======== Materials provided ========
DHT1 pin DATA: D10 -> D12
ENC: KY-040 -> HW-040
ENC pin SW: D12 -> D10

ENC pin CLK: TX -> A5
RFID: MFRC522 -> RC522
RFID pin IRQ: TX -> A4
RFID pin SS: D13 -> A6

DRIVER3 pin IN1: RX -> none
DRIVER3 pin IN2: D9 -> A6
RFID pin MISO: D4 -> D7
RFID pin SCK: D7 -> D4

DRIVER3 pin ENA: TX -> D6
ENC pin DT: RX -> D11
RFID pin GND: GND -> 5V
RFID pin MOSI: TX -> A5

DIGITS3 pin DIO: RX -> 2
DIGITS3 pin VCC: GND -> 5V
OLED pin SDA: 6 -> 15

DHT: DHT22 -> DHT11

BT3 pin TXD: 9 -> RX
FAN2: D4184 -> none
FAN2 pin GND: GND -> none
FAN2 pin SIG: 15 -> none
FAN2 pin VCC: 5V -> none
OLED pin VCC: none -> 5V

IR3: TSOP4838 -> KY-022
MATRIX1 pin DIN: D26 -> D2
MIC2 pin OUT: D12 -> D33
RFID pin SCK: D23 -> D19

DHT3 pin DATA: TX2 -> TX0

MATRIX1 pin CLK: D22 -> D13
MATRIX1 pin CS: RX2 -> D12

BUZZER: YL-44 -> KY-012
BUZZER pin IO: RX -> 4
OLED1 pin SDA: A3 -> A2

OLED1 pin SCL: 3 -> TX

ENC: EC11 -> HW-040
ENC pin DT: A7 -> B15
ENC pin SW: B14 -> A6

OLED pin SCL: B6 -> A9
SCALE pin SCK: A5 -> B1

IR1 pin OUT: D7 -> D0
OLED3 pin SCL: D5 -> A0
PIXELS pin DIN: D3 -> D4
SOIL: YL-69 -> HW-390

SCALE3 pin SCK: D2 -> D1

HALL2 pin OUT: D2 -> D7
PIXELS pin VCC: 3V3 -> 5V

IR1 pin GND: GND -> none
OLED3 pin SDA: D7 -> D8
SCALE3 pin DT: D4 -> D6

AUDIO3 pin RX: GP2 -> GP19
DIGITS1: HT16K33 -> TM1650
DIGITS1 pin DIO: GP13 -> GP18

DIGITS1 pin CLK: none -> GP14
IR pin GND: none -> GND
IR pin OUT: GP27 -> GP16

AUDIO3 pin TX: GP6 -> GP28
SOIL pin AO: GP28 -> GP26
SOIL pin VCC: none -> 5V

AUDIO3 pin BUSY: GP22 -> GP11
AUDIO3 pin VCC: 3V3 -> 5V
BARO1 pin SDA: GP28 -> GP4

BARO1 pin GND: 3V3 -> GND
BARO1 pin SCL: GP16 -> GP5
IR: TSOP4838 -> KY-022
========
* **The task**
The required output is the stretch of entries above from the line containing "RFID pin GND: GND -> 5V" through the line containing "MIC2 pin OUT: D12 -> D33", reproduced exactly.

* **Exercise result**
RFID pin GND: GND -> 5V
RFID pin MOSI: TX -> A5

DIGITS3 pin DIO: RX -> 2
DIGITS3 pin VCC: GND -> 5V
OLED pin SDA: 6 -> 15

DHT: DHT22 -> DHT11

BT3 pin TXD: 9 -> RX
FAN2: D4184 -> none
FAN2 pin GND: GND -> none
FAN2 pin SIG: 15 -> none
FAN2 pin VCC: 5V -> none
OLED pin VCC: none -> 5V

IR3: TSOP4838 -> KY-022
MATRIX1 pin DIN: D26 -> D2
MIC2 pin OUT: D12 -> D33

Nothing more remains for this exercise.